_What this task involves_
Include no pictures. Output exactly the lines from the one that contains "DRIVER1 pin IN1: D1 -> D9" through the final line of the entries.

Records from a dataset:
# # # #
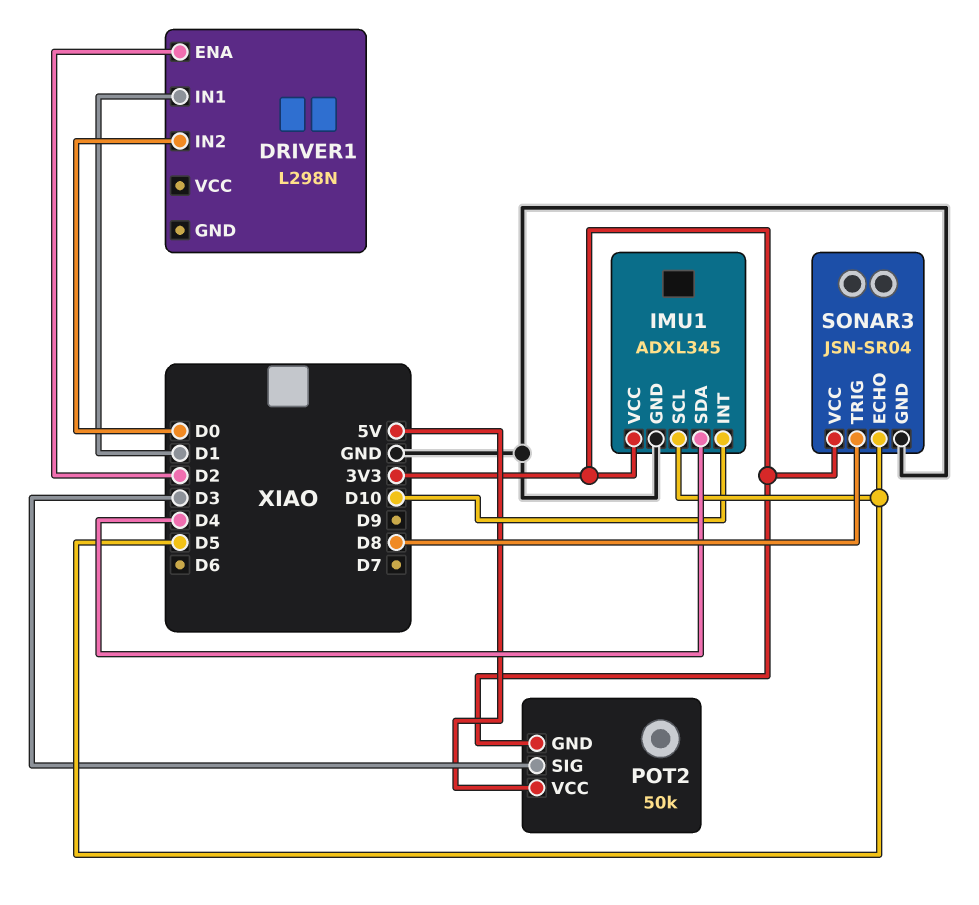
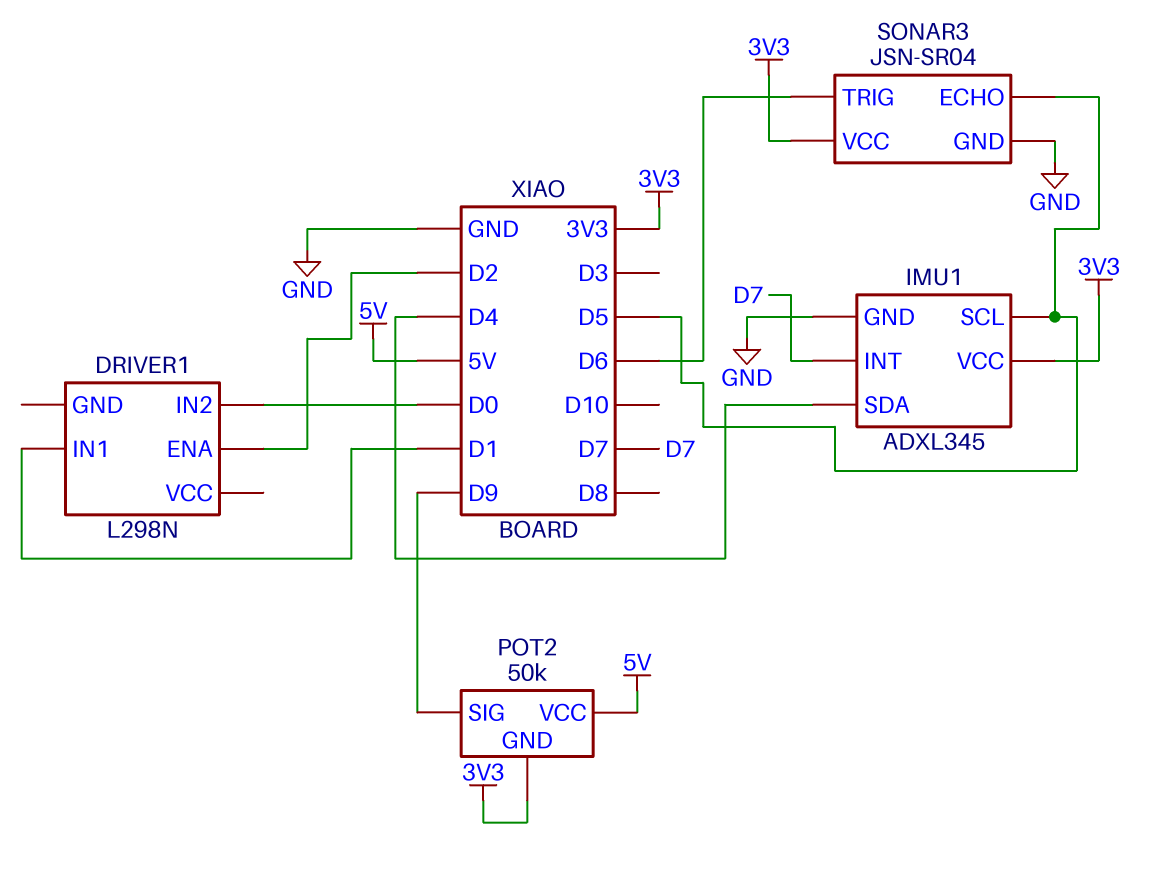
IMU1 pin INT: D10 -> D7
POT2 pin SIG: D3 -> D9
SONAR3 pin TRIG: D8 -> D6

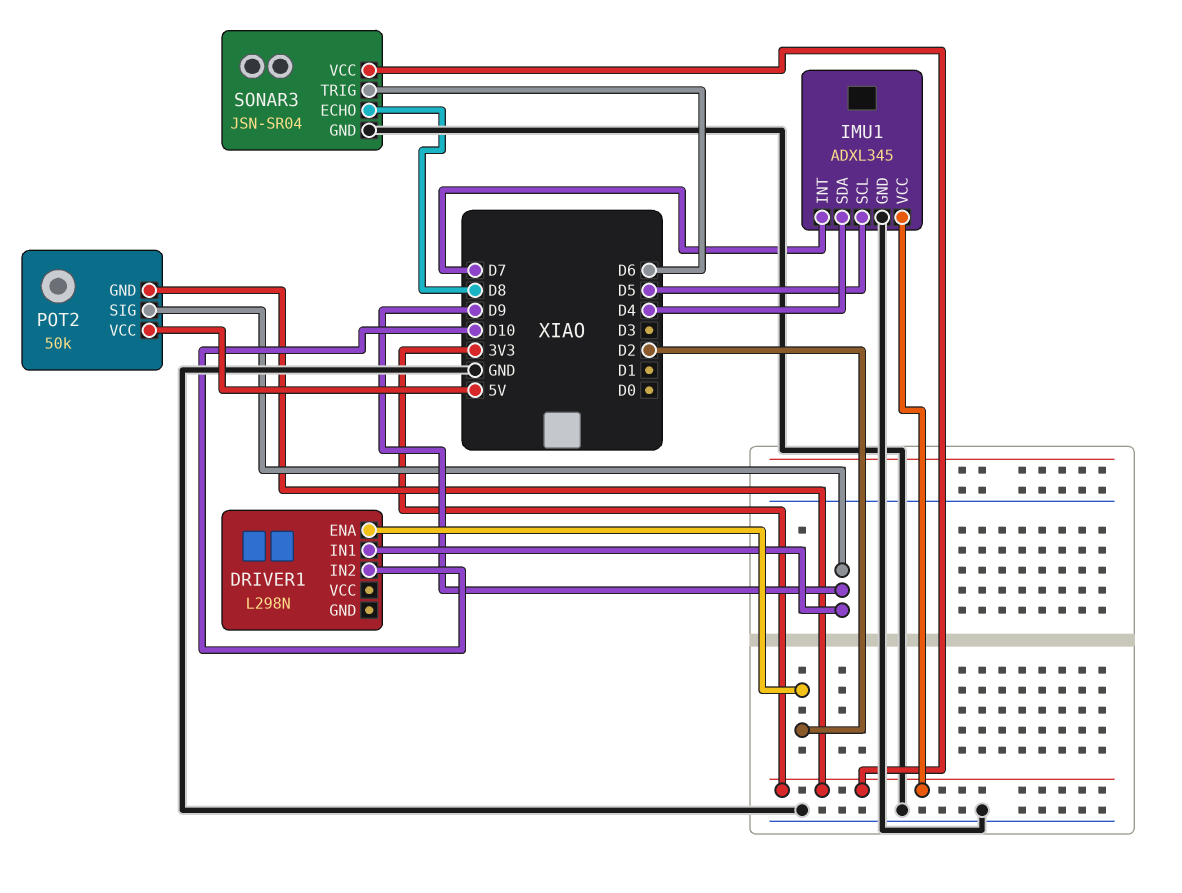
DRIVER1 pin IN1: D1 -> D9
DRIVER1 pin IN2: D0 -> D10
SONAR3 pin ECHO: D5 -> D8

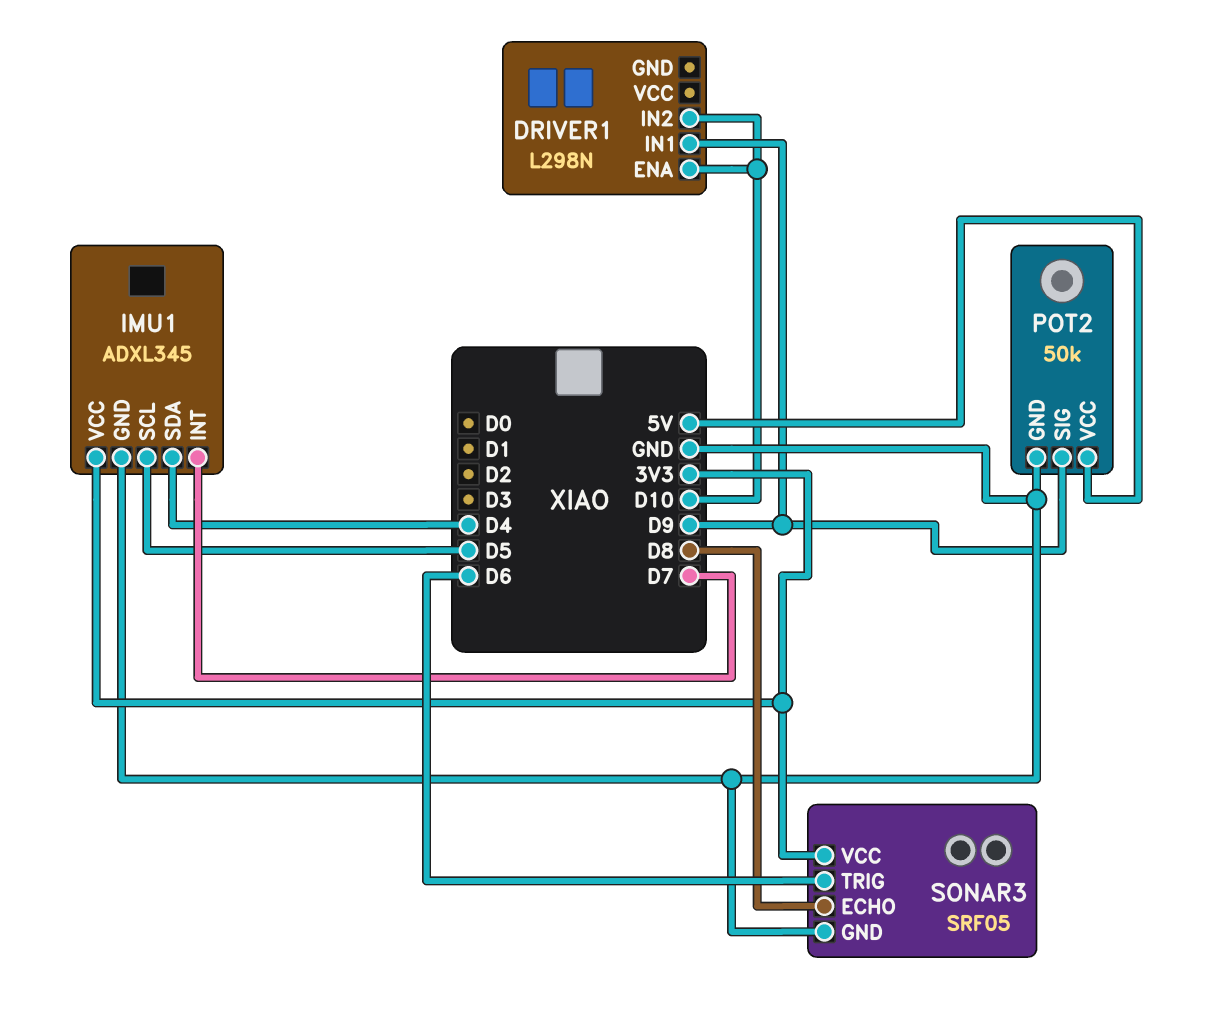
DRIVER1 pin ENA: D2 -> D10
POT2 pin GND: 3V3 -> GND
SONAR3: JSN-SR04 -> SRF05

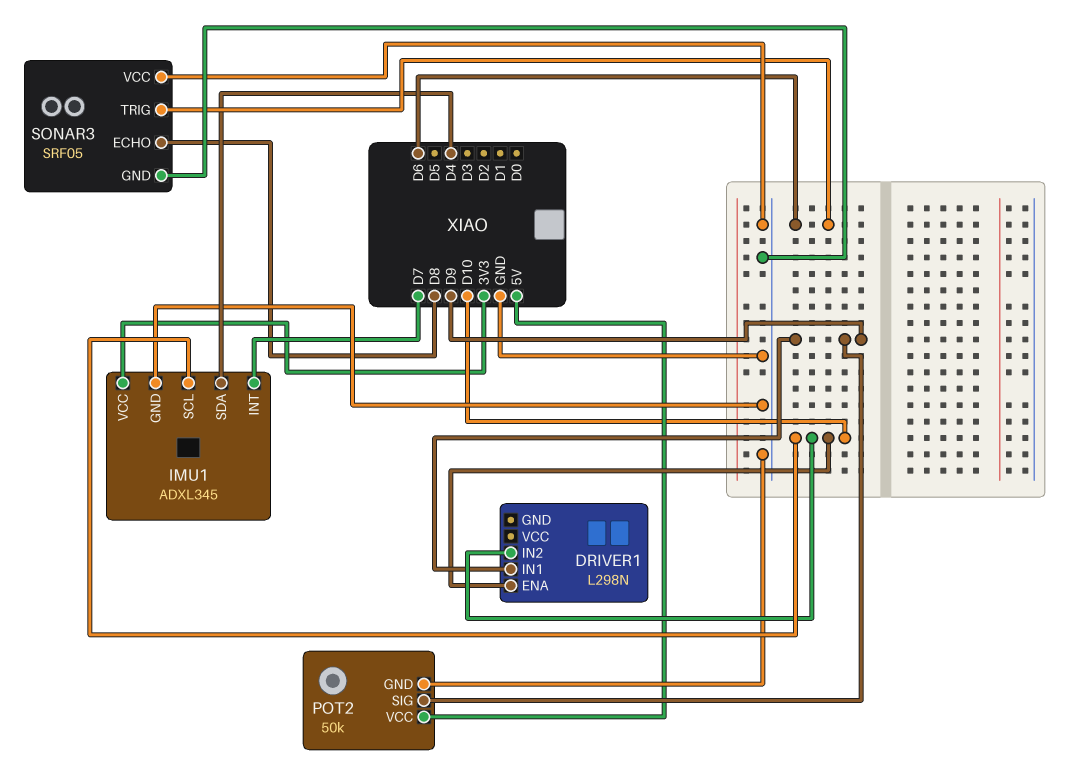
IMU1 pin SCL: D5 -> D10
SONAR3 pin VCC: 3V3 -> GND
# # # #
_Written answer_
DRIVER1 pin IN1: D1 -> D9
DRIVER1 pin IN2: D0 -> D10
SONAR3 pin ECHO: D5 -> D8

DRIVER1 pin ENA: D2 -> D10
POT2 pin GND: 3V3 -> GND
SONAR3: JSN-SR04 -> SRF05

IMU1 pin SCL: D5 -> D10
SONAR3 pin VCC: 3V3 -> GND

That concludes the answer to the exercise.